PROBLEM DETAILS: In the material below, the lines from the one containing "black diamond at" through the one containing "gray semicircle at" are to be given again exactly, ends included, and no others.

RECORDS SUPPLIED:
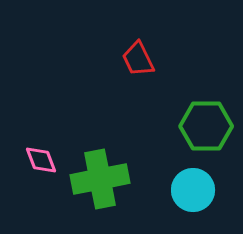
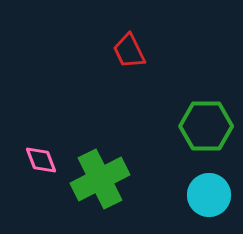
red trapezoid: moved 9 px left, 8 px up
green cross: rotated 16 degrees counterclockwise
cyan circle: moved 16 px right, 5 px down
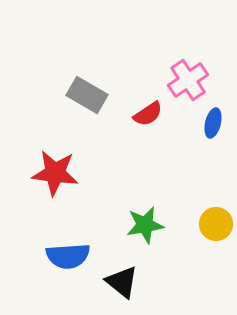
---
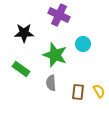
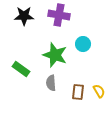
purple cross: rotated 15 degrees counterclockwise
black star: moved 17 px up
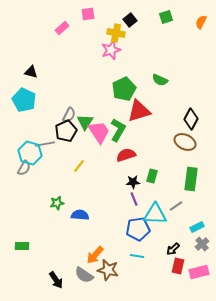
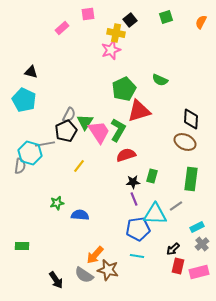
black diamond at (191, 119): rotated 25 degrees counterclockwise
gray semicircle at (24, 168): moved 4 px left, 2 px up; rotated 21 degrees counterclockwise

RESPONSE BOX:
black diamond at (191, 119): rotated 25 degrees counterclockwise
gray semicircle at (24, 168): moved 4 px left, 2 px up; rotated 21 degrees counterclockwise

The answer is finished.